INFORMATION PROVIDED START
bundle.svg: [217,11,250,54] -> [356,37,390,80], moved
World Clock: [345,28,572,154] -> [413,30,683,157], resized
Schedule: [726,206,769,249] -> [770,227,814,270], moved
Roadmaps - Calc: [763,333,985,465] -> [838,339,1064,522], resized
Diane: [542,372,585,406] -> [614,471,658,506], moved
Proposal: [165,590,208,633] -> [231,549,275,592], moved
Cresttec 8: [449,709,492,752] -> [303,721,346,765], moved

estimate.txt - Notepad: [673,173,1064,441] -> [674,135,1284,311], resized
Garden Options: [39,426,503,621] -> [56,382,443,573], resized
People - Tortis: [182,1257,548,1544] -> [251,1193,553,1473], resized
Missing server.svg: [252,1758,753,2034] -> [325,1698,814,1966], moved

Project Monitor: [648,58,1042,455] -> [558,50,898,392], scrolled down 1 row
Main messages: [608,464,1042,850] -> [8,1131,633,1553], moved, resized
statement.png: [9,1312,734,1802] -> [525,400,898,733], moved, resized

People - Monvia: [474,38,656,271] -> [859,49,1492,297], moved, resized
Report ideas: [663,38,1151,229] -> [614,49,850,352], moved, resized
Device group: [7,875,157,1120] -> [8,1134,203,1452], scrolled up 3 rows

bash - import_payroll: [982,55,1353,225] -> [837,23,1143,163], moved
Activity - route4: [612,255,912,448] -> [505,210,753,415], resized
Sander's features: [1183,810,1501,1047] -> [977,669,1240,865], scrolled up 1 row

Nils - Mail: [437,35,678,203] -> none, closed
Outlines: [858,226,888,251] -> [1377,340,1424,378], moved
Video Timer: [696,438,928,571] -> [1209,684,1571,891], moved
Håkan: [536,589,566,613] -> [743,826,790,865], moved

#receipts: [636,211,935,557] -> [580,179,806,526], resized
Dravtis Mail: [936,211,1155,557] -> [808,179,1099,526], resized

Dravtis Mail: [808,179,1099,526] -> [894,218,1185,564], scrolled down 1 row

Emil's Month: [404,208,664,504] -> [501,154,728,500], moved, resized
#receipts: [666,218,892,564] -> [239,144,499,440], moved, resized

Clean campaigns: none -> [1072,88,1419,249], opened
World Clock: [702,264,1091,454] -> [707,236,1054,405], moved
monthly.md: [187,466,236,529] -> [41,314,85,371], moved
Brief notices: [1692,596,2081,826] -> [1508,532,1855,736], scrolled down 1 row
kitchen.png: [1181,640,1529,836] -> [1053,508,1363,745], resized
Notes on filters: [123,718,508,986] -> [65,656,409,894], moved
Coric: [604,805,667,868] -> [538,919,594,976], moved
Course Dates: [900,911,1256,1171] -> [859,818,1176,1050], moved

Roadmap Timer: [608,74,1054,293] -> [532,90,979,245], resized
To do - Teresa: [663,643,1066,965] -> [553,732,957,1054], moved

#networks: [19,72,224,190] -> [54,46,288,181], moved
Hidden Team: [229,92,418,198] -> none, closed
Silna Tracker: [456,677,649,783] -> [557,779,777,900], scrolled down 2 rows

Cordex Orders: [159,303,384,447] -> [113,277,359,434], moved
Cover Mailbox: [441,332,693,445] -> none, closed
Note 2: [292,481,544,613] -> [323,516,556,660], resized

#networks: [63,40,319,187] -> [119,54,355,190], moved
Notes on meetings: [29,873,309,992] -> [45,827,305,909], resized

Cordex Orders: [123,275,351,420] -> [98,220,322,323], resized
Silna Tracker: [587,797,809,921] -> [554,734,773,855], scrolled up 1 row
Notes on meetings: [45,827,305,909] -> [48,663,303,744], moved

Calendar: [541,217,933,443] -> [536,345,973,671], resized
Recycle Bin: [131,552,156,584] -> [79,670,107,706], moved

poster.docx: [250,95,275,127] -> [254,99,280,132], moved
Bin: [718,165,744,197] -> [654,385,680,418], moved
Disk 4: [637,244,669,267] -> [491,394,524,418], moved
INFORMATION PROVIDED END
- **WHAT IS REQUIRED**:
Take the lines above and print them exactly.

- **ANSWER BELOW**:
bundle.svg: [217,11,250,54] -> [356,37,390,80], moved
World Clock: [345,28,572,154] -> [413,30,683,157], resized
Schedule: [726,206,769,249] -> [770,227,814,270], moved
Roadmaps - Calc: [763,333,985,465] -> [838,339,1064,522], resized
Diane: [542,372,585,406] -> [614,471,658,506], moved
Proposal: [165,590,208,633] -> [231,549,275,592], moved
Cresttec 8: [449,709,492,752] -> [303,721,346,765], moved

estimate.txt - Notepad: [673,173,1064,441] -> [674,135,1284,311], resized
Garden Options: [39,426,503,621] -> [56,382,443,573], resized
People - Tortis: [182,1257,548,1544] -> [251,1193,553,1473], resized
Missing server.svg: [252,1758,753,2034] -> [325,1698,814,1966], moved

Project Monitor: [648,58,1042,455] -> [558,50,898,392], scrolled down 1 row
Main messages: [608,464,1042,850] -> [8,1131,633,1553], moved, resized
statement.png: [9,1312,734,1802] -> [525,400,898,733], moved, resized

People - Monvia: [474,38,656,271] -> [859,49,1492,297], moved, resized
Report ideas: [663,38,1151,229] -> [614,49,850,352], moved, resized
Device group: [7,875,157,1120] -> [8,1134,203,1452], scrolled up 3 rows

bash - import_payroll: [982,55,1353,225] -> [837,23,1143,163], moved
Activity - route4: [612,255,912,448] -> [505,210,753,415], resized
Sander's features: [1183,810,1501,1047] -> [977,669,1240,865], scrolled up 1 row

Nils - Mail: [437,35,678,203] -> none, closed
Outlines: [858,226,888,251] -> [1377,340,1424,378], moved
Video Timer: [696,438,928,571] -> [1209,684,1571,891], moved
Håkan: [536,589,566,613] -> [743,826,790,865], moved

#receipts: [636,211,935,557] -> [580,179,806,526], resized
Dravtis Mail: [936,211,1155,557] -> [808,179,1099,526], resized

Dravtis Mail: [808,179,1099,526] -> [894,218,1185,564], scrolled down 1 row

Emil's Month: [404,208,664,504] -> [501,154,728,500], moved, resized
#receipts: [666,218,892,564] -> [239,144,499,440], moved, resized

Clean campaigns: none -> [1072,88,1419,249], opened
World Clock: [702,264,1091,454] -> [707,236,1054,405], moved
monthly.md: [187,466,236,529] -> [41,314,85,371], moved
Brief notices: [1692,596,2081,826] -> [1508,532,1855,736], scrolled down 1 row
kitchen.png: [1181,640,1529,836] -> [1053,508,1363,745], resized
Notes on filters: [123,718,508,986] -> [65,656,409,894], moved
Coric: [604,805,667,868] -> [538,919,594,976], moved
Course Dates: [900,911,1256,1171] -> [859,818,1176,1050], moved

Roadmap Timer: [608,74,1054,293] -> [532,90,979,245], resized
To do - Teresa: [663,643,1066,965] -> [553,732,957,1054], moved

#networks: [19,72,224,190] -> [54,46,288,181], moved
Hidden Team: [229,92,418,198] -> none, closed
Silna Tracker: [456,677,649,783] -> [557,779,777,900], scrolled down 2 rows

Cordex Orders: [159,303,384,447] -> [113,277,359,434], moved
Cover Mailbox: [441,332,693,445] -> none, closed
Note 2: [292,481,544,613] -> [323,516,556,660], resized

#networks: [63,40,319,187] -> [119,54,355,190], moved
Notes on meetings: [29,873,309,992] -> [45,827,305,909], resized

Cordex Orders: [123,275,351,420] -> [98,220,322,323], resized
Silna Tracker: [587,797,809,921] -> [554,734,773,855], scrolled up 1 row
Notes on meetings: [45,827,305,909] -> [48,663,303,744], moved

Calendar: [541,217,933,443] -> [536,345,973,671], resized
Recycle Bin: [131,552,156,584] -> [79,670,107,706], moved

poster.docx: [250,95,275,127] -> [254,99,280,132], moved
Bin: [718,165,744,197] -> [654,385,680,418], moved
Disk 4: [637,244,669,267] -> [491,394,524,418], moved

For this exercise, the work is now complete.